Starting at the line that contains "Marshmouth [775, 750]" and ending at the line that contains "scrambled (176, 616)", rename "valley" to "meadow" and write out only those entries again, with nothing else changed.

---------------

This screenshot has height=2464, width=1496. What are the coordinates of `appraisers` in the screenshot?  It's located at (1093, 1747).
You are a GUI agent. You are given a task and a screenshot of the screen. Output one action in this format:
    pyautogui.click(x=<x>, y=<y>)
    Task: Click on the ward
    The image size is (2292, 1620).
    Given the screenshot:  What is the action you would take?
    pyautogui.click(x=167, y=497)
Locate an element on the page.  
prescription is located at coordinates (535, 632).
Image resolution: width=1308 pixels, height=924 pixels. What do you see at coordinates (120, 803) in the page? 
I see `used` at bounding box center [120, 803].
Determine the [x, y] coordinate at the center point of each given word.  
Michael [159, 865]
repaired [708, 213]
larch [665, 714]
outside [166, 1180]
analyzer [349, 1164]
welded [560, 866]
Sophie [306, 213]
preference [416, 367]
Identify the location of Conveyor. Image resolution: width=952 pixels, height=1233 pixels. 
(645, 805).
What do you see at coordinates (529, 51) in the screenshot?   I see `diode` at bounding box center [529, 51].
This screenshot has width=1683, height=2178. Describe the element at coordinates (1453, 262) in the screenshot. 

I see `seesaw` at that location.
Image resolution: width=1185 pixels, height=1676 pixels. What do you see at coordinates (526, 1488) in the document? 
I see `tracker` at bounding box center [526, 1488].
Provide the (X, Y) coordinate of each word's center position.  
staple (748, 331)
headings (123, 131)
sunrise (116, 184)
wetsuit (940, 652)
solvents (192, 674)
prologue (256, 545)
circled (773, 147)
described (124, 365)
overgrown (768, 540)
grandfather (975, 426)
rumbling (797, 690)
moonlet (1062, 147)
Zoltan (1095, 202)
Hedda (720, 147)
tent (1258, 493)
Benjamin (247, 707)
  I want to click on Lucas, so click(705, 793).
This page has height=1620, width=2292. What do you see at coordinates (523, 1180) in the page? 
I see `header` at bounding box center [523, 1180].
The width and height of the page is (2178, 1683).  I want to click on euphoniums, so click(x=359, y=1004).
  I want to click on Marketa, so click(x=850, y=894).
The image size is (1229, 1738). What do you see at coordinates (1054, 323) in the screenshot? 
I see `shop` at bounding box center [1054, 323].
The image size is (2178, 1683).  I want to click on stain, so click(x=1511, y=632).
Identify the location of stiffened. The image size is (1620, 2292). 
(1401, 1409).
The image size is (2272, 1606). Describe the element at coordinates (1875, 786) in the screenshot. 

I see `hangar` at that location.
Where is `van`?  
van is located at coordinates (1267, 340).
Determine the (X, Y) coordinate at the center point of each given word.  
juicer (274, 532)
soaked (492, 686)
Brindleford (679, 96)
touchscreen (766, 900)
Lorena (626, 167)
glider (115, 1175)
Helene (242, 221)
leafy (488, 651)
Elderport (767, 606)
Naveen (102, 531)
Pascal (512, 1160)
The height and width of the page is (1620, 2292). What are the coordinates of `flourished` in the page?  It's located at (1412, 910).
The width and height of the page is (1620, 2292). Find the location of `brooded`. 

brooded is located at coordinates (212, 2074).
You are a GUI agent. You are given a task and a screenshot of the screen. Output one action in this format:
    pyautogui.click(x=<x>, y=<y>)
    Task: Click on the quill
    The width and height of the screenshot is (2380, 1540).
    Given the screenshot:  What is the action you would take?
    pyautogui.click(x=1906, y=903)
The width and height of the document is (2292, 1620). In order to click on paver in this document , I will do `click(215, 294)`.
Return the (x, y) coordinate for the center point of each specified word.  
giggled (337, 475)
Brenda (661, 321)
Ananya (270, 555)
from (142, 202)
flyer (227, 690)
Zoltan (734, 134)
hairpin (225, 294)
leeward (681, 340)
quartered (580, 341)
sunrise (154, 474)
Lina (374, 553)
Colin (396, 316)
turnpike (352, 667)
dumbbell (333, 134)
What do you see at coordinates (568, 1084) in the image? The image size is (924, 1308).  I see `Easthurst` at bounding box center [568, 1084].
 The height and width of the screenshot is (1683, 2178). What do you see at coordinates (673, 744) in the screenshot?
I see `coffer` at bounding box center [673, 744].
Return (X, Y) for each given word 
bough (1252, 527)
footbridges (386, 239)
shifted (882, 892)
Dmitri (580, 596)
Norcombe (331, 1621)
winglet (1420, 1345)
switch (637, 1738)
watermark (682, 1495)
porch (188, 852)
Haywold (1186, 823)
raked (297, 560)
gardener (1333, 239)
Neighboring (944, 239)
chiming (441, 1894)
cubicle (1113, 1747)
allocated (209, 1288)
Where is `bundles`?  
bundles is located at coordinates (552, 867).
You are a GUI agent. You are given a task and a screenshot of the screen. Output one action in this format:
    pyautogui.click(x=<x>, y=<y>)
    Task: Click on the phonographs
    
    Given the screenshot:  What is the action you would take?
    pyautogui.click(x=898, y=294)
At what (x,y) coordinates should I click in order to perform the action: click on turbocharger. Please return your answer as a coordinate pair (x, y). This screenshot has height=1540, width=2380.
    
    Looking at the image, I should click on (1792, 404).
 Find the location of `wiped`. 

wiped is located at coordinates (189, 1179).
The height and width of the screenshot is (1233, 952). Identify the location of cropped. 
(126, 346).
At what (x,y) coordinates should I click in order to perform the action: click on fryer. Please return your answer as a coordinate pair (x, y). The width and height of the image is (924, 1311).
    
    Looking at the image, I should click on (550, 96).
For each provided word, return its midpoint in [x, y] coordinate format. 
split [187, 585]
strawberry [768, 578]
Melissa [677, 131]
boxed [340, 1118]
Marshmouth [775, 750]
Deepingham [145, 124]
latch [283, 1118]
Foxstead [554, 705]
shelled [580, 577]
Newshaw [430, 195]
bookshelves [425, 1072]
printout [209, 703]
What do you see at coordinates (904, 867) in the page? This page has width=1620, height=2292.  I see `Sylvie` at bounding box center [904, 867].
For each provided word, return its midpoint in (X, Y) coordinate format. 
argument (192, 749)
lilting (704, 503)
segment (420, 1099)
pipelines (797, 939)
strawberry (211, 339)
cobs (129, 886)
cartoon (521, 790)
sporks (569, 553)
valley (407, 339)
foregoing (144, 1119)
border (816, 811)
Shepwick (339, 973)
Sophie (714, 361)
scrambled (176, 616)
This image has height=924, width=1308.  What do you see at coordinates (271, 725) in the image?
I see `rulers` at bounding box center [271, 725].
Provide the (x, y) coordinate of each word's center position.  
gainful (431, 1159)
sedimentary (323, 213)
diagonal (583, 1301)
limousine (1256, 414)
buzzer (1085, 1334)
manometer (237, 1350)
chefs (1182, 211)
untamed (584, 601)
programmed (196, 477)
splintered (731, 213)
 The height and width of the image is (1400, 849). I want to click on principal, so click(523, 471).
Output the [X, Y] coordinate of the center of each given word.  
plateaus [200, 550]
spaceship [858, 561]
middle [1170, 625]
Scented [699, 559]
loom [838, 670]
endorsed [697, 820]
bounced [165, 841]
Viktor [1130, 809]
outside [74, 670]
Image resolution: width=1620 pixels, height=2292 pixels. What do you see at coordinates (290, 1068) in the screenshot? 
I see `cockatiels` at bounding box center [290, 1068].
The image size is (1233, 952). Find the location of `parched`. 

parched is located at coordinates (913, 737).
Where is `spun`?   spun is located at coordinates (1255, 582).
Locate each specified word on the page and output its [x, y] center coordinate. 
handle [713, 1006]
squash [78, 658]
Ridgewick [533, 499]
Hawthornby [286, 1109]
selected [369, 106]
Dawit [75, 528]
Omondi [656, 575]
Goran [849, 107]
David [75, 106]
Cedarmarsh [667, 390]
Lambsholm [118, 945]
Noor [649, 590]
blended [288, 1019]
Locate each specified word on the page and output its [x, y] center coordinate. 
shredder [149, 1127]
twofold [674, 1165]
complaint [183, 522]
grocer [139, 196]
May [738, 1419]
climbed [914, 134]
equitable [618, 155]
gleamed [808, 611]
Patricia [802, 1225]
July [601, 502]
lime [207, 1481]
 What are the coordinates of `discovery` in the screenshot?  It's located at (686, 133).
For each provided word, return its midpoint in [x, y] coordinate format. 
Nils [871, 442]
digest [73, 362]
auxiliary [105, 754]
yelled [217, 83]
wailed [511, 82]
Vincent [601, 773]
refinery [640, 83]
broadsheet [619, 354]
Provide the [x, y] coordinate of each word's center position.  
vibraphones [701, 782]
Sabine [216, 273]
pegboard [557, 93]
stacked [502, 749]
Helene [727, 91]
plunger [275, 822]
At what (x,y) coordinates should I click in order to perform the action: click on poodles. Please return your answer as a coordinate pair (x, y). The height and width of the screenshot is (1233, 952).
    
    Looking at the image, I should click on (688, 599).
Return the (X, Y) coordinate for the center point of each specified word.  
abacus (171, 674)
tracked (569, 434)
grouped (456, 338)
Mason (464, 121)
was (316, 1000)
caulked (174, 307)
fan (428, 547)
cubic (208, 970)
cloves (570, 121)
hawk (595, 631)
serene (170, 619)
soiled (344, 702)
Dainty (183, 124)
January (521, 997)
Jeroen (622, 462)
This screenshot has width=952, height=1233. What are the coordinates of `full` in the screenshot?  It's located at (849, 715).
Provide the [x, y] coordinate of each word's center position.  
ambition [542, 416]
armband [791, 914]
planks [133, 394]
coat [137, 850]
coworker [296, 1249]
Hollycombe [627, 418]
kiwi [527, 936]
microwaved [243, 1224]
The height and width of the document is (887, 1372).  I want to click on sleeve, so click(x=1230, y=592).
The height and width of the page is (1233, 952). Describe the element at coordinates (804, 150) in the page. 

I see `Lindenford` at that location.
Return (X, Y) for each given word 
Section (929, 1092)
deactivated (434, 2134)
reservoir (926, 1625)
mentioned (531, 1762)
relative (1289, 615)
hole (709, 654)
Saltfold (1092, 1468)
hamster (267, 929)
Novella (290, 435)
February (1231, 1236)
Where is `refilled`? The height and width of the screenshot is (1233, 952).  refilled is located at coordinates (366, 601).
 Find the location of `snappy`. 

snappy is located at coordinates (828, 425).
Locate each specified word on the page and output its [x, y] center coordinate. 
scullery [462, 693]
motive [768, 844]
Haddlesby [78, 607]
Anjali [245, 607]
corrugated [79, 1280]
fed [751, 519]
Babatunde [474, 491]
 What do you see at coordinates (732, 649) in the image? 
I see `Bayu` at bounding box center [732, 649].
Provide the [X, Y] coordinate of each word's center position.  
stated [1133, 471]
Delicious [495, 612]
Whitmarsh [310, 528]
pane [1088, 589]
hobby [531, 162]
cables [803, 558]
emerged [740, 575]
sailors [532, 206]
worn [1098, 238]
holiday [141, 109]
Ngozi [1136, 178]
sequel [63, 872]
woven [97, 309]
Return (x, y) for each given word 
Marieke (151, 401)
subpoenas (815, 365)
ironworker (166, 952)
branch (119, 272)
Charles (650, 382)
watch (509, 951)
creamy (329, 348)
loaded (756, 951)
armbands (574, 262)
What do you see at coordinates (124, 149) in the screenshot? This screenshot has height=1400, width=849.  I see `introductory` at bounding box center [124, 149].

---------------

**Written reply**.
Marshmouth [775, 750]
Deepingham [145, 124]
latch [283, 1118]
Foxstead [554, 705]
shelled [580, 577]
Newshaw [430, 195]
bookshelves [425, 1072]
printout [209, 703]
What do you see at coordinates (904, 867) in the page? This page has width=1620, height=2292.  I see `Sylvie` at bounding box center [904, 867].
For each provided word, return its midpoint in (X, Y) coordinate format. 
argument (192, 749)
lilting (704, 503)
segment (420, 1099)
pipelines (797, 939)
strawberry (211, 339)
cobs (129, 886)
cartoon (521, 790)
sporks (569, 553)
meadow (407, 339)
foregoing (144, 1119)
border (816, 811)
Shepwick (339, 973)
Sophie (714, 361)
scrambled (176, 616)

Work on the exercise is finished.